Recorded data below:

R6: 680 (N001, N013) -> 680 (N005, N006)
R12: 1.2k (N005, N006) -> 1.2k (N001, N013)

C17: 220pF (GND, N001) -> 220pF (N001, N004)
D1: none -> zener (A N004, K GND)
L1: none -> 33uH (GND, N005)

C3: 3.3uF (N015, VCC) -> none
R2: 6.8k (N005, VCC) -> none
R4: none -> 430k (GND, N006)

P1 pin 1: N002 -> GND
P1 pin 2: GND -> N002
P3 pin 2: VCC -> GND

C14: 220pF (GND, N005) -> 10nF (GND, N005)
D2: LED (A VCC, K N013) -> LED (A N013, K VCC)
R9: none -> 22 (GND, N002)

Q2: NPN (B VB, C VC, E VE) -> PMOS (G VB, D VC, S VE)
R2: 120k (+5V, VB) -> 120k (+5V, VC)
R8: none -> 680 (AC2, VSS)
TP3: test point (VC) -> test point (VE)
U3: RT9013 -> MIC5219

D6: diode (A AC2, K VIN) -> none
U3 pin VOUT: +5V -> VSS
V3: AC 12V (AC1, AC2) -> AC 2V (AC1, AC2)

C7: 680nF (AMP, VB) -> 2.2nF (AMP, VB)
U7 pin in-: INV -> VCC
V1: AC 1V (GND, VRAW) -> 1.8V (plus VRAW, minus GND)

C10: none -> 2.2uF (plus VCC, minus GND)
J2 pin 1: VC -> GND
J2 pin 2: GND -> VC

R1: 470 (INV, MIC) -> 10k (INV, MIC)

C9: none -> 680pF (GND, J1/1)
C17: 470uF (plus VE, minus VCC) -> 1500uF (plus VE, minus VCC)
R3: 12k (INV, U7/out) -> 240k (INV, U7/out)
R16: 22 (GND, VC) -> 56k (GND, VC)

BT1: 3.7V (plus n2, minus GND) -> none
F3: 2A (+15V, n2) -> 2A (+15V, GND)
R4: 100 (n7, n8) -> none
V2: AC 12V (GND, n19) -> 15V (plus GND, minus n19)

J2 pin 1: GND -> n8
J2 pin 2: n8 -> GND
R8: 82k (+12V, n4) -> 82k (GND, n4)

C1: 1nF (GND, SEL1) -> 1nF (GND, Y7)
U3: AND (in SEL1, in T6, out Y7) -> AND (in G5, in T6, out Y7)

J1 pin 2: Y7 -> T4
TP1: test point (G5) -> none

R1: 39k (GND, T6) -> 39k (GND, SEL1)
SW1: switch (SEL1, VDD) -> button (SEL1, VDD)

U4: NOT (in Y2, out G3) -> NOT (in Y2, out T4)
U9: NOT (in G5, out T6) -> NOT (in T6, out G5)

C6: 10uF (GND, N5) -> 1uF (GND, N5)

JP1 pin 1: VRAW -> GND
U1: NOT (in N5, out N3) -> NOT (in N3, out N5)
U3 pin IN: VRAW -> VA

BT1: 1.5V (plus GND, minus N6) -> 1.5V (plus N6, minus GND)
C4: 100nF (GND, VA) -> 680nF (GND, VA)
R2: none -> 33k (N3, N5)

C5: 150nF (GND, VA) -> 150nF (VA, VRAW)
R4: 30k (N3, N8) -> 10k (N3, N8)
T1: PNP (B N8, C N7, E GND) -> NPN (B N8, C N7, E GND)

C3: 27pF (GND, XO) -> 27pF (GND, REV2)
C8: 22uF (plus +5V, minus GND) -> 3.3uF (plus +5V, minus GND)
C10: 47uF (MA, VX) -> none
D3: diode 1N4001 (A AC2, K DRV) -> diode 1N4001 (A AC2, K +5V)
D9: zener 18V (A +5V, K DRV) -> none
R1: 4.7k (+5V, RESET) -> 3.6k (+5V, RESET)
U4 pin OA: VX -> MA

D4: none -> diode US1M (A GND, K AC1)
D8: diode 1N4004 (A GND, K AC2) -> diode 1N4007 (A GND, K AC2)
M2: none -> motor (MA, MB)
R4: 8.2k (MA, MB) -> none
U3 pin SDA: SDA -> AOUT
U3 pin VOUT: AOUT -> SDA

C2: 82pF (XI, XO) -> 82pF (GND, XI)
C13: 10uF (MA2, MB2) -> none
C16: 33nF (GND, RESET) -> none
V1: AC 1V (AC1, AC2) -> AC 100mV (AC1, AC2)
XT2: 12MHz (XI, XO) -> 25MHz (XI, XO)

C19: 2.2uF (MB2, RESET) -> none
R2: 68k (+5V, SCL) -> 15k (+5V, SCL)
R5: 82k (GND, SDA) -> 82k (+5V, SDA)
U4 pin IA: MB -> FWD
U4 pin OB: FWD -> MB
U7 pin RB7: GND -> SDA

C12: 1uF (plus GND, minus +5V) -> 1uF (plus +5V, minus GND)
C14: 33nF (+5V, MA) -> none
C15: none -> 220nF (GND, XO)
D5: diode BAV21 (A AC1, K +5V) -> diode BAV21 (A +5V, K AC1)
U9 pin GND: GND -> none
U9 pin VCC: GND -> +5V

End of Recorded data.

→ **Work instructions**: Set down all of the entries exactly, please.

→ **Task solution**:
R6: 680 (N001, N013) -> 680 (N005, N006)
R12: 1.2k (N005, N006) -> 1.2k (N001, N013)

C17: 220pF (GND, N001) -> 220pF (N001, N004)
D1: none -> zener (A N004, K GND)
L1: none -> 33uH (GND, N005)

C3: 3.3uF (N015, VCC) -> none
R2: 6.8k (N005, VCC) -> none
R4: none -> 430k (GND, N006)

P1 pin 1: N002 -> GND
P1 pin 2: GND -> N002
P3 pin 2: VCC -> GND

C14: 220pF (GND, N005) -> 10nF (GND, N005)
D2: LED (A VCC, K N013) -> LED (A N013, K VCC)
R9: none -> 22 (GND, N002)

Q2: NPN (B VB, C VC, E VE) -> PMOS (G VB, D VC, S VE)
R2: 120k (+5V, VB) -> 120k (+5V, VC)
R8: none -> 680 (AC2, VSS)
TP3: test point (VC) -> test point (VE)
U3: RT9013 -> MIC5219

D6: diode (A AC2, K VIN) -> none
U3 pin VOUT: +5V -> VSS
V3: AC 12V (AC1, AC2) -> AC 2V (AC1, AC2)

C7: 680nF (AMP, VB) -> 2.2nF (AMP, VB)
U7 pin in-: INV -> VCC
V1: AC 1V (GND, VRAW) -> 1.8V (plus VRAW, minus GND)

C10: none -> 2.2uF (plus VCC, minus GND)
J2 pin 1: VC -> GND
J2 pin 2: GND -> VC

R1: 470 (INV, MIC) -> 10k (INV, MIC)

C9: none -> 680pF (GND, J1/1)
C17: 470uF (plus VE, minus VCC) -> 1500uF (plus VE, minus VCC)
R3: 12k (INV, U7/out) -> 240k (INV, U7/out)
R16: 22 (GND, VC) -> 56k (GND, VC)

BT1: 3.7V (plus n2, minus GND) -> none
F3: 2A (+15V, n2) -> 2A (+15V, GND)
R4: 100 (n7, n8) -> none
V2: AC 12V (GND, n19) -> 15V (plus GND, minus n19)

J2 pin 1: GND -> n8
J2 pin 2: n8 -> GND
R8: 82k (+12V, n4) -> 82k (GND, n4)

C1: 1nF (GND, SEL1) -> 1nF (GND, Y7)
U3: AND (in SEL1, in T6, out Y7) -> AND (in G5, in T6, out Y7)

J1 pin 2: Y7 -> T4
TP1: test point (G5) -> none

R1: 39k (GND, T6) -> 39k (GND, SEL1)
SW1: switch (SEL1, VDD) -> button (SEL1, VDD)

U4: NOT (in Y2, out G3) -> NOT (in Y2, out T4)
U9: NOT (in G5, out T6) -> NOT (in T6, out G5)

C6: 10uF (GND, N5) -> 1uF (GND, N5)

JP1 pin 1: VRAW -> GND
U1: NOT (in N5, out N3) -> NOT (in N3, out N5)
U3 pin IN: VRAW -> VA

BT1: 1.5V (plus GND, minus N6) -> 1.5V (plus N6, minus GND)
C4: 100nF (GND, VA) -> 680nF (GND, VA)
R2: none -> 33k (N3, N5)

C5: 150nF (GND, VA) -> 150nF (VA, VRAW)
R4: 30k (N3, N8) -> 10k (N3, N8)
T1: PNP (B N8, C N7, E GND) -> NPN (B N8, C N7, E GND)

C3: 27pF (GND, XO) -> 27pF (GND, REV2)
C8: 22uF (plus +5V, minus GND) -> 3.3uF (plus +5V, minus GND)
C10: 47uF (MA, VX) -> none
D3: diode 1N4001 (A AC2, K DRV) -> diode 1N4001 (A AC2, K +5V)
D9: zener 18V (A +5V, K DRV) -> none
R1: 4.7k (+5V, RESET) -> 3.6k (+5V, RESET)
U4 pin OA: VX -> MA

D4: none -> diode US1M (A GND, K AC1)
D8: diode 1N4004 (A GND, K AC2) -> diode 1N4007 (A GND, K AC2)
M2: none -> motor (MA, MB)
R4: 8.2k (MA, MB) -> none
U3 pin SDA: SDA -> AOUT
U3 pin VOUT: AOUT -> SDA

C2: 82pF (XI, XO) -> 82pF (GND, XI)
C13: 10uF (MA2, MB2) -> none
C16: 33nF (GND, RESET) -> none
V1: AC 1V (AC1, AC2) -> AC 100mV (AC1, AC2)
XT2: 12MHz (XI, XO) -> 25MHz (XI, XO)

C19: 2.2uF (MB2, RESET) -> none
R2: 68k (+5V, SCL) -> 15k (+5V, SCL)
R5: 82k (GND, SDA) -> 82k (+5V, SDA)
U4 pin IA: MB -> FWD
U4 pin OB: FWD -> MB
U7 pin RB7: GND -> SDA

C12: 1uF (plus GND, minus +5V) -> 1uF (plus +5V, minus GND)
C14: 33nF (+5V, MA) -> none
C15: none -> 220nF (GND, XO)
D5: diode BAV21 (A AC1, K +5V) -> diode BAV21 (A +5V, K AC1)
U9 pin GND: GND -> none
U9 pin VCC: GND -> +5V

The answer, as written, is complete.